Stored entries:

####

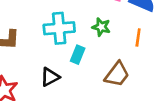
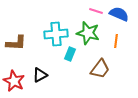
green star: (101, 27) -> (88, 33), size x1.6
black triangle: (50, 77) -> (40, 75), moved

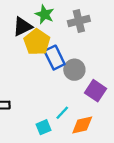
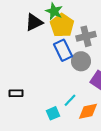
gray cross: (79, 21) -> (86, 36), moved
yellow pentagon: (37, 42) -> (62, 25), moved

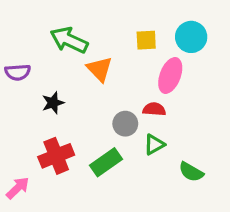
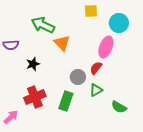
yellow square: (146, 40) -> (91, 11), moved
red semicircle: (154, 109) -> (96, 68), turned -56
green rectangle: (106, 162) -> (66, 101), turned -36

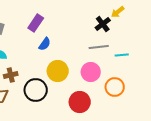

####

- **ASSIGNMENT**: Apart from the pictures, all of the data must be duplicated exactly as shown above.

- **ANSWER BOX**:
green star: (101, 27) -> (88, 33), size x1.6
black triangle: (50, 77) -> (40, 75), moved

gray cross: (79, 21) -> (86, 36), moved
yellow pentagon: (37, 42) -> (62, 25), moved

yellow square: (146, 40) -> (91, 11), moved
red semicircle: (154, 109) -> (96, 68), turned -56
green rectangle: (106, 162) -> (66, 101), turned -36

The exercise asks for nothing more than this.